-- RECORDS FOR THE EXERCISE follows --

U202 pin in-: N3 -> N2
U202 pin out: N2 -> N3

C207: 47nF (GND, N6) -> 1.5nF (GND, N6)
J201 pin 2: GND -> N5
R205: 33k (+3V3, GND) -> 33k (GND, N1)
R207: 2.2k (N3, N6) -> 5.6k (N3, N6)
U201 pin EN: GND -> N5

-- RECORDS FOR THE EXERCISE concluded --
-- RECORDS FOR THE EXERCISE follows --

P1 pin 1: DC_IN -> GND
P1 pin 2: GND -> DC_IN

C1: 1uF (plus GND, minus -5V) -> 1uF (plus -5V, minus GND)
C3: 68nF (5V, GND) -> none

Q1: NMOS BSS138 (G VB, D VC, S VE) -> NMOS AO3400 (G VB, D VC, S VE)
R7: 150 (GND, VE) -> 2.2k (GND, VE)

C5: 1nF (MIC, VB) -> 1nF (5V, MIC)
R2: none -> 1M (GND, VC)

-- RECORDS FOR THE EXERCISE concluded --

The response should hold exactly the lines starting at the line with "C207: 47nF (GND, N6) -> 1.5nF (GND, N6)" and ending at the line with "U201 pin EN: GND -> N5", and no other line of the material above.

C207: 47nF (GND, N6) -> 1.5nF (GND, N6)
J201 pin 2: GND -> N5
R205: 33k (+3V3, GND) -> 33k (GND, N1)
R207: 2.2k (N3, N6) -> 5.6k (N3, N6)
U201 pin EN: GND -> N5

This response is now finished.